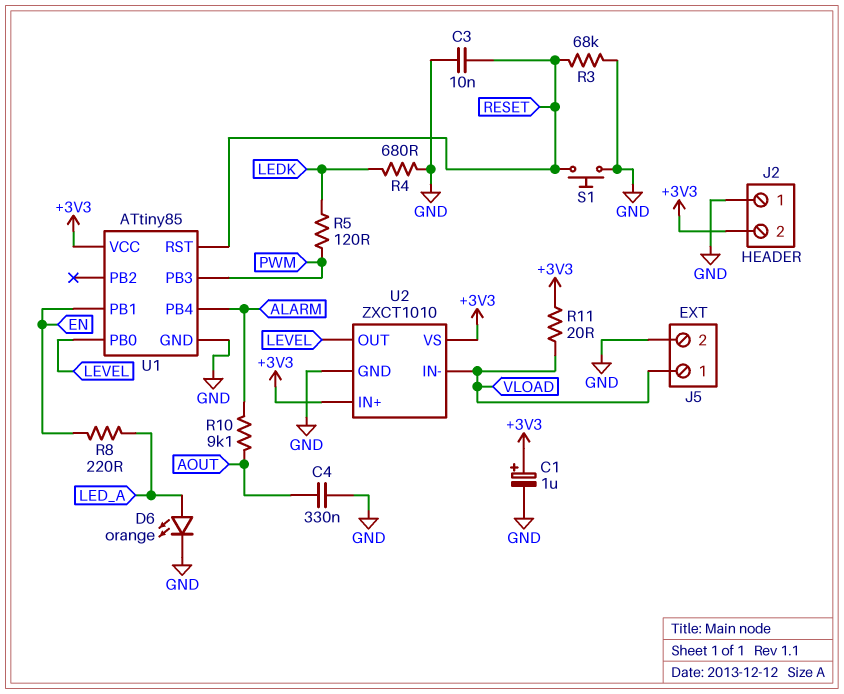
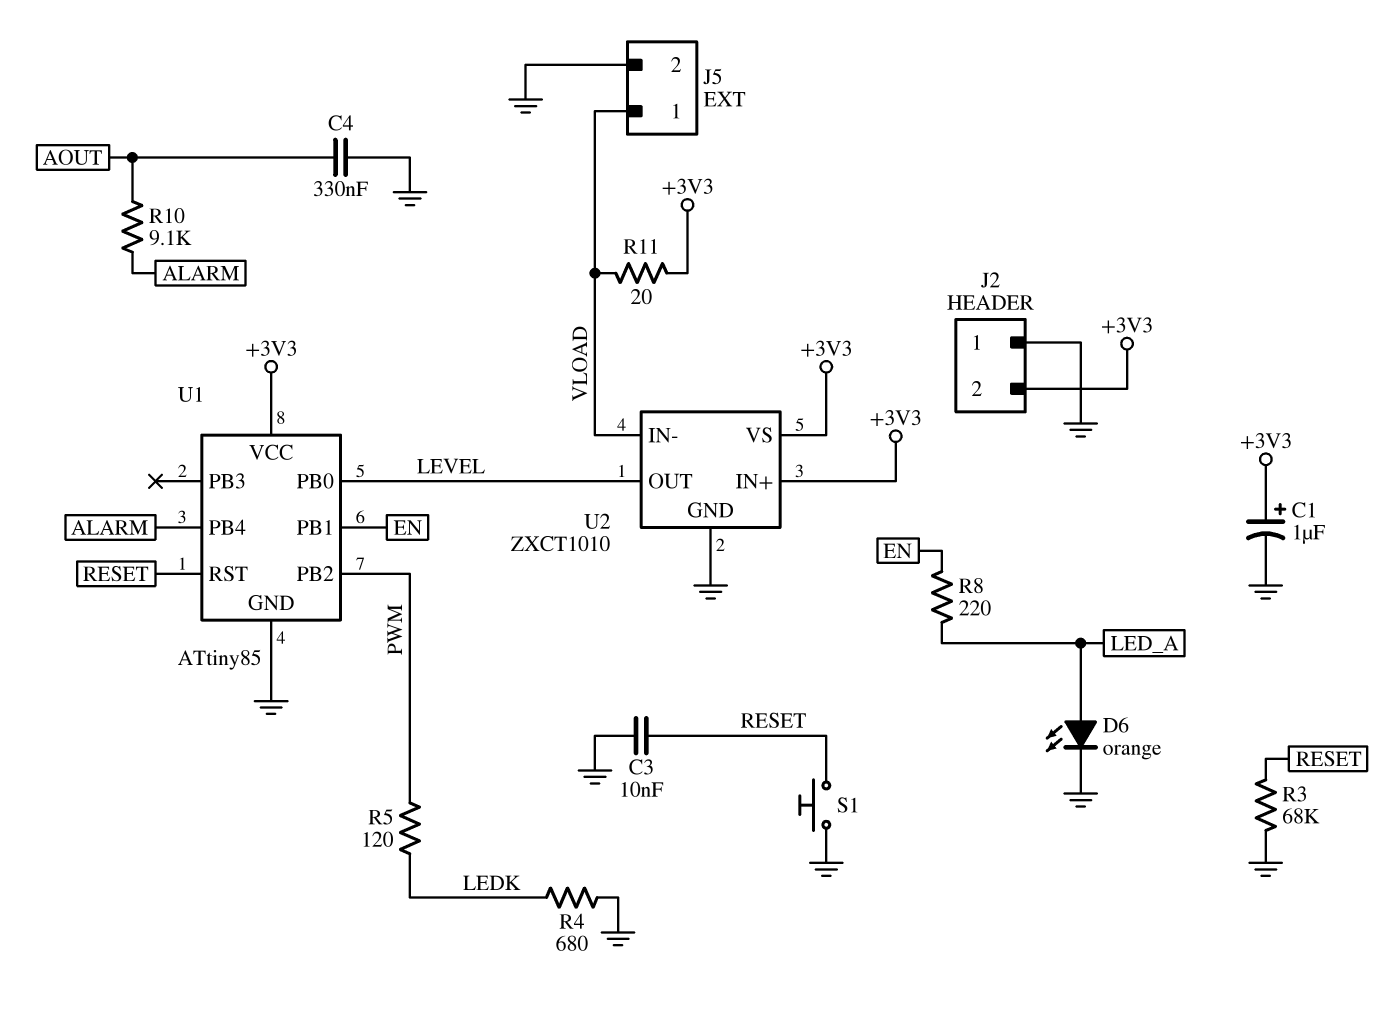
U1 pin PB2: none -> PWM
U1 pin PB3: PWM -> none

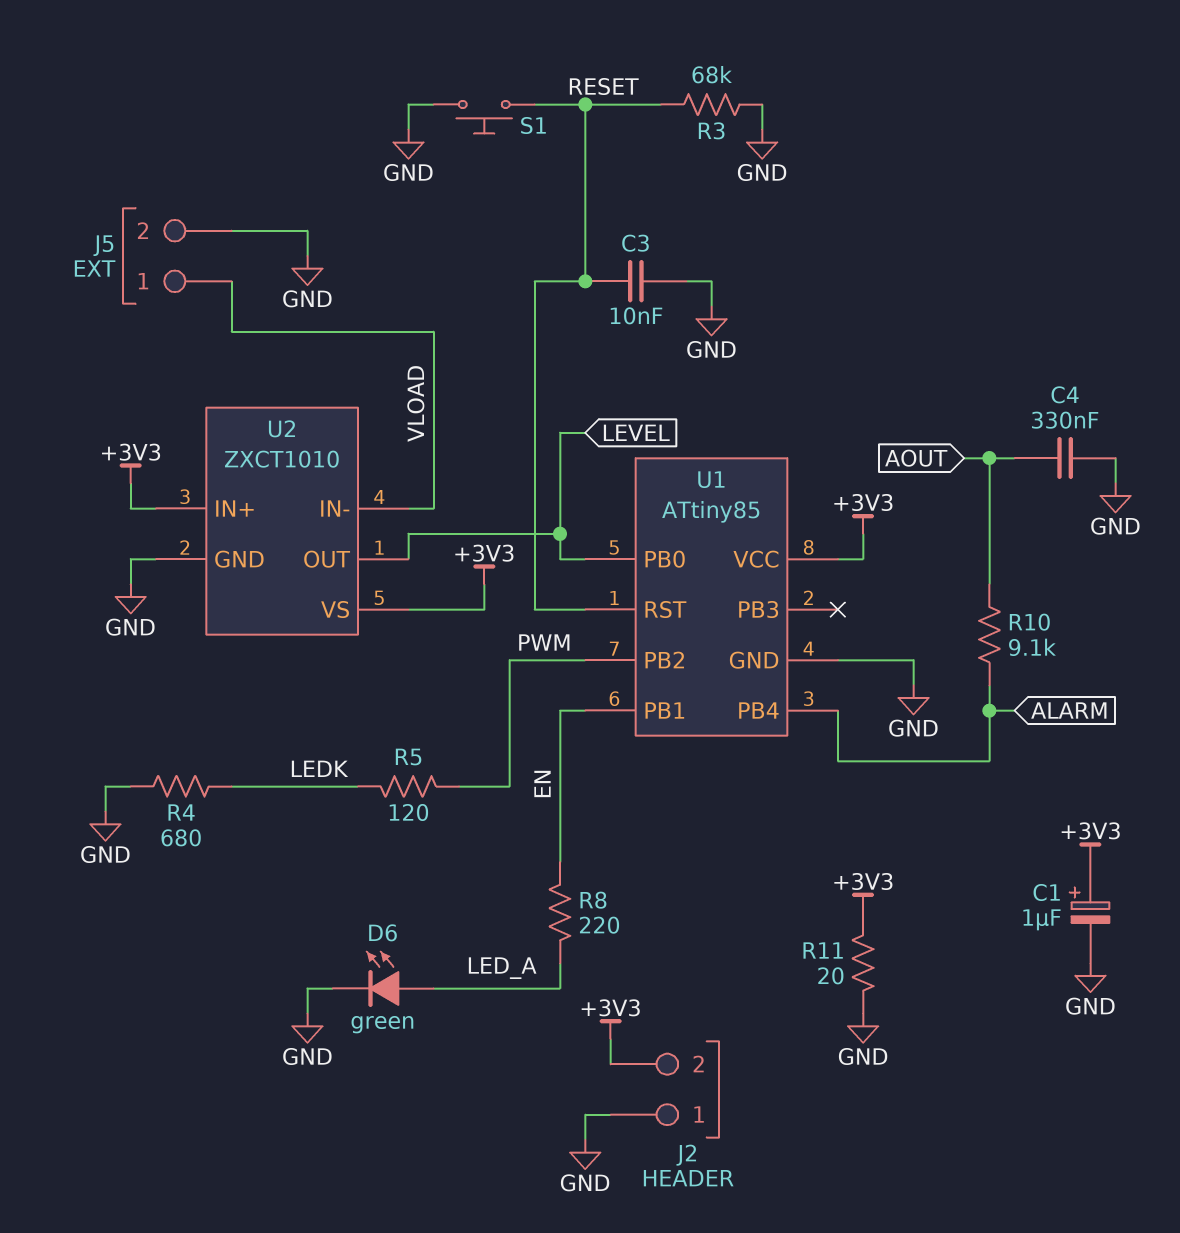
D6: LED orange (A LED_A, K GND) -> LED green (A LED_A, K GND)
R11: 20 (+3V3, VLOAD) -> 20 (+3V3, GND)

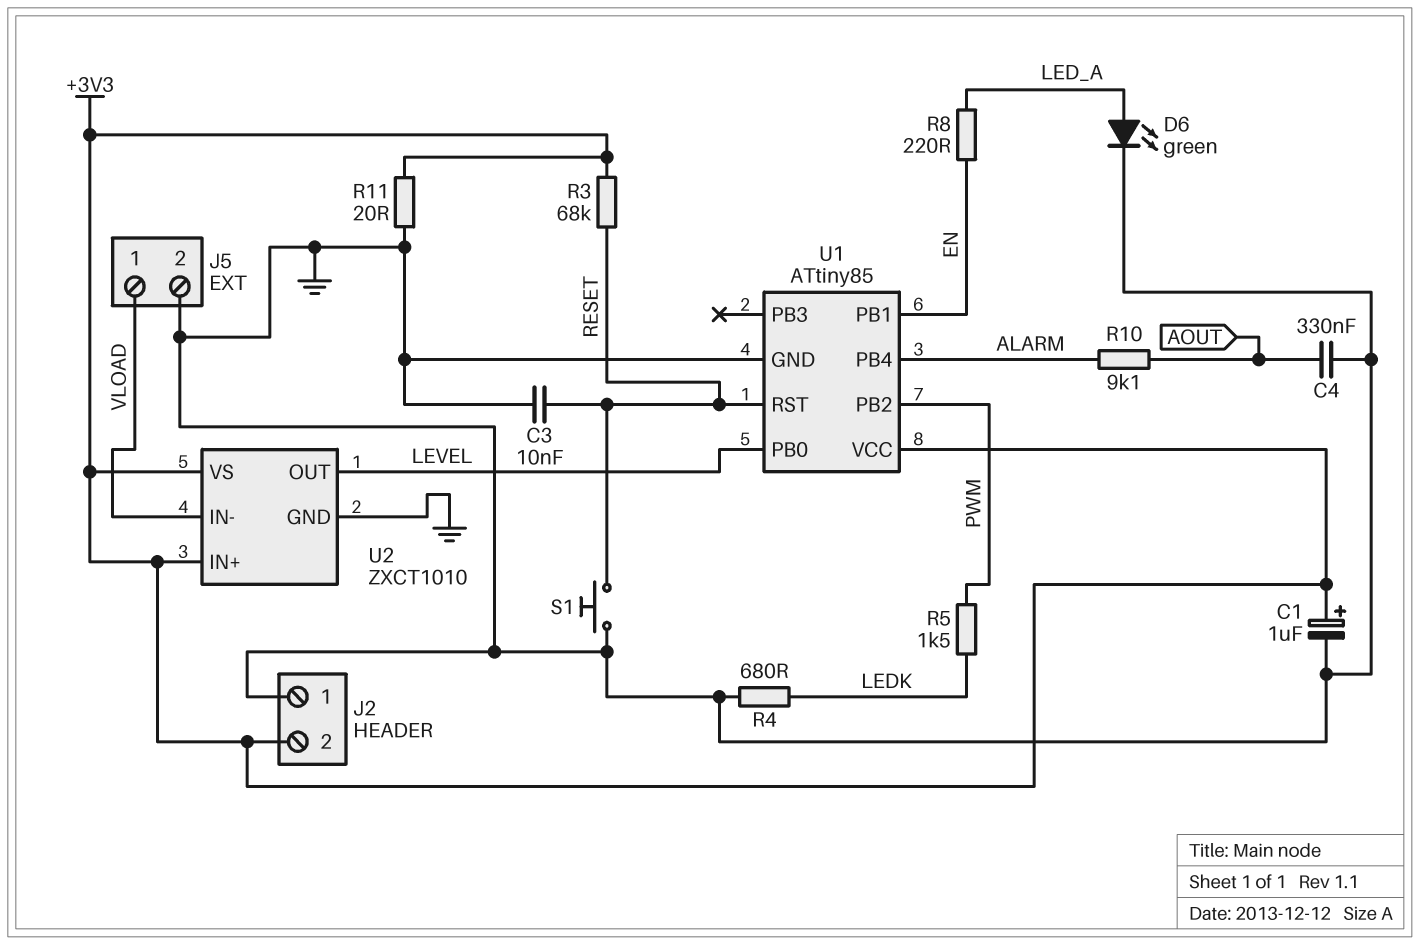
R3: 68k (GND, RESET) -> 68k (+3V3, RESET)
R5: 120 (LEDK, PWM) -> 1.5k (LEDK, PWM)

+ + + + + + +

» **Assignment**: All entries above, minus the pictures, should be repeated exactly.

» **Task answer**:
U1 pin PB2: none -> PWM
U1 pin PB3: PWM -> none

D6: LED orange (A LED_A, K GND) -> LED green (A LED_A, K GND)
R11: 20 (+3V3, VLOAD) -> 20 (+3V3, GND)

R3: 68k (GND, RESET) -> 68k (+3V3, RESET)
R5: 120 (LEDK, PWM) -> 1.5k (LEDK, PWM)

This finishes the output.